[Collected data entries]
__________

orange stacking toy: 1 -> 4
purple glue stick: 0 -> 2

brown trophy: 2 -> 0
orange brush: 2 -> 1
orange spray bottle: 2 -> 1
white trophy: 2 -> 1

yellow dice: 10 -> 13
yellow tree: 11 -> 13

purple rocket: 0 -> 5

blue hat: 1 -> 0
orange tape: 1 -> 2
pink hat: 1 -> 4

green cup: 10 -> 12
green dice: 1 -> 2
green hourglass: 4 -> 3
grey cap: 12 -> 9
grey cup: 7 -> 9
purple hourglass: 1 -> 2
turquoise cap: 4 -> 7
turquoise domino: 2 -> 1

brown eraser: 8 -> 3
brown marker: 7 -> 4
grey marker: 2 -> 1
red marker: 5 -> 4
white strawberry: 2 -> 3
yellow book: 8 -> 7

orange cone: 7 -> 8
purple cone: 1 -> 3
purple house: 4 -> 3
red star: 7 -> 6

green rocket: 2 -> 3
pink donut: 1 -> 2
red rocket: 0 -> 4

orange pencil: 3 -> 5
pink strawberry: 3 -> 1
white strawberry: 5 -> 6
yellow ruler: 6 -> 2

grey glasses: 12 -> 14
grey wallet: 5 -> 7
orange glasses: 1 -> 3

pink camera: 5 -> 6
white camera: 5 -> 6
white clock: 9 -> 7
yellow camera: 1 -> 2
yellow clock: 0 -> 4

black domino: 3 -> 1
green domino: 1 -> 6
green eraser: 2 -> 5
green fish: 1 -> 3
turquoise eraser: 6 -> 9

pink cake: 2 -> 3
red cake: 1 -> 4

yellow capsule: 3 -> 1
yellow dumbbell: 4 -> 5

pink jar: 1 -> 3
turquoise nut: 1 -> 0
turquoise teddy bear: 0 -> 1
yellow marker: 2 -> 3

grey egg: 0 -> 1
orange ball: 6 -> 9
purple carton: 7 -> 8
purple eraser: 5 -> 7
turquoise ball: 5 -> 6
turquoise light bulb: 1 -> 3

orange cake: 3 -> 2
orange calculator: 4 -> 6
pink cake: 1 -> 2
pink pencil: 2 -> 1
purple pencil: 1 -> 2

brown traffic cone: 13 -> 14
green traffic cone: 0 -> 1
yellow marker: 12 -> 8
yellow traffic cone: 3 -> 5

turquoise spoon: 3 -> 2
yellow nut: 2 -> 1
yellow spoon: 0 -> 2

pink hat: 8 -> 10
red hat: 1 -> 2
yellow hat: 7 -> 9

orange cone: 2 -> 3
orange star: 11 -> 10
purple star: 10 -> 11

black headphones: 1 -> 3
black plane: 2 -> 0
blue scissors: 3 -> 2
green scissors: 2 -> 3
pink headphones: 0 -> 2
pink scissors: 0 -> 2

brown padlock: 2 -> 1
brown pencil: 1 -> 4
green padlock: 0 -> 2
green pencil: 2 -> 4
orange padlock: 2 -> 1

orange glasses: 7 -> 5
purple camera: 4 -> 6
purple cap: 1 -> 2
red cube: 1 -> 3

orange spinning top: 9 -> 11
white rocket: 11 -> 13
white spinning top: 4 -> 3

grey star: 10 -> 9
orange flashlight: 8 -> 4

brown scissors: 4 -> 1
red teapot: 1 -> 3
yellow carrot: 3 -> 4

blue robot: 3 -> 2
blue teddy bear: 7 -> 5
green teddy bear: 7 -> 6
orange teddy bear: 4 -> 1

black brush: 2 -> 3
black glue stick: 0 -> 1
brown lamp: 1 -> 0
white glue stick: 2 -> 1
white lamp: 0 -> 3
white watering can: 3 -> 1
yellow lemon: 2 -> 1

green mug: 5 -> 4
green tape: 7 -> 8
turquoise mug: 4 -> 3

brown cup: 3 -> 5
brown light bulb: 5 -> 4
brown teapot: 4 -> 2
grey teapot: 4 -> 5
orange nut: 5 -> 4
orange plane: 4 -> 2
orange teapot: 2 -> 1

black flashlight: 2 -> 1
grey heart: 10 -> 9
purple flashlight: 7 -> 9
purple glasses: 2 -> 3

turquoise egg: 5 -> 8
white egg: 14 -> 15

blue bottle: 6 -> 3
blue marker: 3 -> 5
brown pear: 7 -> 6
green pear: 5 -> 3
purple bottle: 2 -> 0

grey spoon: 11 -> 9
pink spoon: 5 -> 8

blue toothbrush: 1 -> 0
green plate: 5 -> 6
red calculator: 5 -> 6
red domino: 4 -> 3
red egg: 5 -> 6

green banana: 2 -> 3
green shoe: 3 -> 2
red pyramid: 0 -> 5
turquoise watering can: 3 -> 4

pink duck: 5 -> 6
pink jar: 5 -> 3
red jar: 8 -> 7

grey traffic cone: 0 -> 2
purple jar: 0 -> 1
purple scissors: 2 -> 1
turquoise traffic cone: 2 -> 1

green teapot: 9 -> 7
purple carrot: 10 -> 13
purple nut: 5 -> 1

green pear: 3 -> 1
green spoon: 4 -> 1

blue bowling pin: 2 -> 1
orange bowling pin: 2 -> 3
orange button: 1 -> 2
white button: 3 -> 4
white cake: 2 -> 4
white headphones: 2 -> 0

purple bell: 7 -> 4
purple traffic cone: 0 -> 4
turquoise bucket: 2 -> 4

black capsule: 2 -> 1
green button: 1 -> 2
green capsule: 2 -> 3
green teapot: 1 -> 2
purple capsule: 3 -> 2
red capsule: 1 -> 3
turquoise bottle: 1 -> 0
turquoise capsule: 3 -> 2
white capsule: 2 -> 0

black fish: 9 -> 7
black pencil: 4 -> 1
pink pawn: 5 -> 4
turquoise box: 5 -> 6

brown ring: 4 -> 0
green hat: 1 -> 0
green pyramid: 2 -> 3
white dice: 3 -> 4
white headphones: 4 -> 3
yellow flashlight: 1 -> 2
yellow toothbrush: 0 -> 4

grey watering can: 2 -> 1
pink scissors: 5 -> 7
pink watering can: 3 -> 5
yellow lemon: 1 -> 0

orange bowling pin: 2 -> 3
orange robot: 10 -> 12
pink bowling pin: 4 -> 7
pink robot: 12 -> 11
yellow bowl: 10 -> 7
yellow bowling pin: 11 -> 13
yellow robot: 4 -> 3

__________

| YOUR OBJECTIVE |
Could you reproduce, exactly as written, the lines running from the one with "green teapot: 9 -> 7" to the end of the entries above?

| WRITTEN REPLY |
green teapot: 9 -> 7
purple carrot: 10 -> 13
purple nut: 5 -> 1

green pear: 3 -> 1
green spoon: 4 -> 1

blue bowling pin: 2 -> 1
orange bowling pin: 2 -> 3
orange button: 1 -> 2
white button: 3 -> 4
white cake: 2 -> 4
white headphones: 2 -> 0

purple bell: 7 -> 4
purple traffic cone: 0 -> 4
turquoise bucket: 2 -> 4

black capsule: 2 -> 1
green button: 1 -> 2
green capsule: 2 -> 3
green teapot: 1 -> 2
purple capsule: 3 -> 2
red capsule: 1 -> 3
turquoise bottle: 1 -> 0
turquoise capsule: 3 -> 2
white capsule: 2 -> 0

black fish: 9 -> 7
black pencil: 4 -> 1
pink pawn: 5 -> 4
turquoise box: 5 -> 6

brown ring: 4 -> 0
green hat: 1 -> 0
green pyramid: 2 -> 3
white dice: 3 -> 4
white headphones: 4 -> 3
yellow flashlight: 1 -> 2
yellow toothbrush: 0 -> 4

grey watering can: 2 -> 1
pink scissors: 5 -> 7
pink watering can: 3 -> 5
yellow lemon: 1 -> 0

orange bowling pin: 2 -> 3
orange robot: 10 -> 12
pink bowling pin: 4 -> 7
pink robot: 12 -> 11
yellow bowl: 10 -> 7
yellow bowling pin: 11 -> 13
yellow robot: 4 -> 3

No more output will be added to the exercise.